== SECCIÓN DE DATOS ==
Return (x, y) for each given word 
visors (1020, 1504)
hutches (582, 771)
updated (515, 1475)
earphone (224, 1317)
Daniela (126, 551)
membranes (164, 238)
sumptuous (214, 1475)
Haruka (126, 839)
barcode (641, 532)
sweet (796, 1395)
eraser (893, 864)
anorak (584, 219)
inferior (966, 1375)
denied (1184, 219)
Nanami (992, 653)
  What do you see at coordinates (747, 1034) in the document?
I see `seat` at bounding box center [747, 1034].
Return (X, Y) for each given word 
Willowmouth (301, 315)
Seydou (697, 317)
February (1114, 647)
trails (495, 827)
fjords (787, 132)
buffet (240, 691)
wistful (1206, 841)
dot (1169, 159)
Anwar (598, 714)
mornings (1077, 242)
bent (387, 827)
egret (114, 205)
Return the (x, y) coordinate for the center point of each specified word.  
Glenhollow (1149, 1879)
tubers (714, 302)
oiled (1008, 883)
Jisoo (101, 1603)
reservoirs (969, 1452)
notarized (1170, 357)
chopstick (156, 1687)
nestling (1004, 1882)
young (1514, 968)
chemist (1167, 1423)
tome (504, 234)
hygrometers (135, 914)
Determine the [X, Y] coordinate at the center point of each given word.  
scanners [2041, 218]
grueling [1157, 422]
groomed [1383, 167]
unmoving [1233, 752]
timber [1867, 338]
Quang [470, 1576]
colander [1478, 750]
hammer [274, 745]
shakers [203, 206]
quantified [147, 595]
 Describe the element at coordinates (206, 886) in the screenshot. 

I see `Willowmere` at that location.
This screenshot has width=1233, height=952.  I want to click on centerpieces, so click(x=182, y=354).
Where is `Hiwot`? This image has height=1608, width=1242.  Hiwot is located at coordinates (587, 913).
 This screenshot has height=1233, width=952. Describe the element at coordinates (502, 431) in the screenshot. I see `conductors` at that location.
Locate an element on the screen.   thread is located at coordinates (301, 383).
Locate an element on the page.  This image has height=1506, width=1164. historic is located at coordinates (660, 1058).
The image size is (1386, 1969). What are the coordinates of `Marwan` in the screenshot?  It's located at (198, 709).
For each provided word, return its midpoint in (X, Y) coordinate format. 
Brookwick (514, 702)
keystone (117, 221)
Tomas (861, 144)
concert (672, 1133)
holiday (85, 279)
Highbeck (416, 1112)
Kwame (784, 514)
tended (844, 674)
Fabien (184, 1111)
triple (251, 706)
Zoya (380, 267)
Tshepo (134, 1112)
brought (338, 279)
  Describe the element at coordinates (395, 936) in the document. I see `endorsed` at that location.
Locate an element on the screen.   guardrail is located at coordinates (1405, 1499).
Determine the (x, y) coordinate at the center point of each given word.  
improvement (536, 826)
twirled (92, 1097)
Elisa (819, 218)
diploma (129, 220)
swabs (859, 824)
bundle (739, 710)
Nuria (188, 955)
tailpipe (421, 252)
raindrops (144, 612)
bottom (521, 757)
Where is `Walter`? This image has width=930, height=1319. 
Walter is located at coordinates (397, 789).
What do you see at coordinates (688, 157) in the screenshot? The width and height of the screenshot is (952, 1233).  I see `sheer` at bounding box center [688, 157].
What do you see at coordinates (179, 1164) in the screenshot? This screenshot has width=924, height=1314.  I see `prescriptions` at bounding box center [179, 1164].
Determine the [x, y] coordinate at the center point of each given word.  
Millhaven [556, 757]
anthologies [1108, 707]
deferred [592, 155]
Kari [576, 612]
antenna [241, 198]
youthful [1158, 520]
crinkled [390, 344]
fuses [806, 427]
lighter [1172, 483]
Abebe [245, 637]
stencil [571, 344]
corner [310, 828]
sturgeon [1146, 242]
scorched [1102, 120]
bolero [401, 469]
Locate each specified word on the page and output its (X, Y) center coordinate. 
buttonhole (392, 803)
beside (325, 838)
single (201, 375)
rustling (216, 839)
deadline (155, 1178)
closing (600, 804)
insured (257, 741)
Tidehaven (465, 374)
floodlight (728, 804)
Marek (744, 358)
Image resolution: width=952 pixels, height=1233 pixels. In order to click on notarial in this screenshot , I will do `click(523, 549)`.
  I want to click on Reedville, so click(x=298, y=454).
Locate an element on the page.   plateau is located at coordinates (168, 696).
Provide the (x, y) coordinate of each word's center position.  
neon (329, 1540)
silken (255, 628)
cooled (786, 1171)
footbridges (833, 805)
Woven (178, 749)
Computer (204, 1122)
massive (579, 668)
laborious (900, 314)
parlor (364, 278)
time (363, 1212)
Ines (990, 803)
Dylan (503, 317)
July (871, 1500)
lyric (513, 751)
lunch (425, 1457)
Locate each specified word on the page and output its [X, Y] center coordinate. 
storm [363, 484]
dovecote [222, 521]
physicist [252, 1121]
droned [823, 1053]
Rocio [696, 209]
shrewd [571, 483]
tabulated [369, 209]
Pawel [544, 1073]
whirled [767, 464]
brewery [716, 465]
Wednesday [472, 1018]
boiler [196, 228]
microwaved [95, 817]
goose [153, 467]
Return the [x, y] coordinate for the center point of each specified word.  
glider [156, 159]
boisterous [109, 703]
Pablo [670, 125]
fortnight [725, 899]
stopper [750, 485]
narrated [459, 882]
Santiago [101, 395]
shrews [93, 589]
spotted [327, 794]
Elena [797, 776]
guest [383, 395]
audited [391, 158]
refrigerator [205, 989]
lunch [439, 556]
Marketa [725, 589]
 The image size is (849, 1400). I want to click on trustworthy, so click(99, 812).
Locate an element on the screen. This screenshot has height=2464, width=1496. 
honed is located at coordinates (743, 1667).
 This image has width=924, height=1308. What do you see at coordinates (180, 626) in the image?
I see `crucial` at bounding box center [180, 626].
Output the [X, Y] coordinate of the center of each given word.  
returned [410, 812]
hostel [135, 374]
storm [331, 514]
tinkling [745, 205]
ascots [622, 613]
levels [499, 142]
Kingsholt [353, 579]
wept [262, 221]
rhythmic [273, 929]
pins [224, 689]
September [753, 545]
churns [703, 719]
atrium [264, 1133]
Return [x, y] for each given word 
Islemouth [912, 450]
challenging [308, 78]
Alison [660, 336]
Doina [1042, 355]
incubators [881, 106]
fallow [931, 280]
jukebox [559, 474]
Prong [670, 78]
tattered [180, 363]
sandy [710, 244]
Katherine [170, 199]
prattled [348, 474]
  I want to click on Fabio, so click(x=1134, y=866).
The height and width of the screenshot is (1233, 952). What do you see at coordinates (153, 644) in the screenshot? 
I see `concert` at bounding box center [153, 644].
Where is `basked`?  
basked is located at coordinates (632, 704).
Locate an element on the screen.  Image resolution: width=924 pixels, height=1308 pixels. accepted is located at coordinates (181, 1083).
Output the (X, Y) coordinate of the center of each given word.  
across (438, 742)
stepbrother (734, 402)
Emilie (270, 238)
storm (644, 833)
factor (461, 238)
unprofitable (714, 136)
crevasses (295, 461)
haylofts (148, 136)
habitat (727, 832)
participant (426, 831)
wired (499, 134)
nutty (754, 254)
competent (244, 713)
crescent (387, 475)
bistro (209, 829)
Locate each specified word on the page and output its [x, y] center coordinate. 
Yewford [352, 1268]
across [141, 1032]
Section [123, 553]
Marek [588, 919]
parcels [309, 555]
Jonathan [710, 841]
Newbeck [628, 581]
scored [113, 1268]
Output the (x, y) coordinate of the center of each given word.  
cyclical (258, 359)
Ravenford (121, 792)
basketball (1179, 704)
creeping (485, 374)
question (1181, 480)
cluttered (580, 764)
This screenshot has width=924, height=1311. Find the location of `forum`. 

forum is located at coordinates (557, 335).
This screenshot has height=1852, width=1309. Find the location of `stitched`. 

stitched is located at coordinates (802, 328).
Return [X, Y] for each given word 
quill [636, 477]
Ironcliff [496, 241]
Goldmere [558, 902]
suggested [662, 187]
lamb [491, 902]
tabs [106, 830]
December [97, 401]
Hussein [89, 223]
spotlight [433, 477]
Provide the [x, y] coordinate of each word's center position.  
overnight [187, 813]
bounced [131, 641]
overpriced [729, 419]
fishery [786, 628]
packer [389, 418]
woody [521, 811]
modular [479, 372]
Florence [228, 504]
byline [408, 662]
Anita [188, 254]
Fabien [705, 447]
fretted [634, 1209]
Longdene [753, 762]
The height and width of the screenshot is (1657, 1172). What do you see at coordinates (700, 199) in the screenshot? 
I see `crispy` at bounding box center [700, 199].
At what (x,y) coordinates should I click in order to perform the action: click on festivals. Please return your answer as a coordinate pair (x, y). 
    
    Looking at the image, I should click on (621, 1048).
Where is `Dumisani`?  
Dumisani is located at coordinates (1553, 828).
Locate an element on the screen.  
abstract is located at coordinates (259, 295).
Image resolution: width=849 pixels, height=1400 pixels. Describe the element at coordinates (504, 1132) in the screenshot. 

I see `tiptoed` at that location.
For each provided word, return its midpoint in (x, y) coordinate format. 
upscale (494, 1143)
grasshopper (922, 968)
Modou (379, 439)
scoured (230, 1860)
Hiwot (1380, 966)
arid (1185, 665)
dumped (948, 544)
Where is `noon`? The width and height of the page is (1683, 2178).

== QUÉ SE PIDE ==
¿Puedes copiar sin ningún cambio las filas desde la que contiene "closing (600, 804)" hasta la que contiene "lunch [439, 556]", ambas incluidas?

== RESPUESTA ==
closing (600, 804)
insured (257, 741)
Tidehaven (465, 374)
floodlight (728, 804)
Marek (744, 358)
Image resolution: width=952 pixels, height=1233 pixels. In order to click on notarial in this screenshot , I will do `click(523, 549)`.
  I want to click on Reedville, so click(x=298, y=454).
Locate an element on the page.   plateau is located at coordinates (168, 696).
Provide the (x, y) coordinate of each word's center position.  
neon (329, 1540)
silken (255, 628)
cooled (786, 1171)
footbridges (833, 805)
Woven (178, 749)
Computer (204, 1122)
massive (579, 668)
laborious (900, 314)
parlor (364, 278)
time (363, 1212)
Ines (990, 803)
Dylan (503, 317)
July (871, 1500)
lyric (513, 751)
lunch (425, 1457)
Locate each specified word on the page and output its [X, Y] center coordinate. 
storm [363, 484]
dovecote [222, 521]
physicist [252, 1121]
droned [823, 1053]
Rocio [696, 209]
shrewd [571, 483]
tabulated [369, 209]
Pawel [544, 1073]
whirled [767, 464]
brewery [716, 465]
Wednesday [472, 1018]
boiler [196, 228]
microwaved [95, 817]
goose [153, 467]
Return the [x, y] coordinate for the center point of each specified word.  
glider [156, 159]
boisterous [109, 703]
Pablo [670, 125]
fortnight [725, 899]
stopper [750, 485]
narrated [459, 882]
Santiago [101, 395]
shrews [93, 589]
spotted [327, 794]
Elena [797, 776]
guest [383, 395]
audited [391, 158]
refrigerator [205, 989]
lunch [439, 556]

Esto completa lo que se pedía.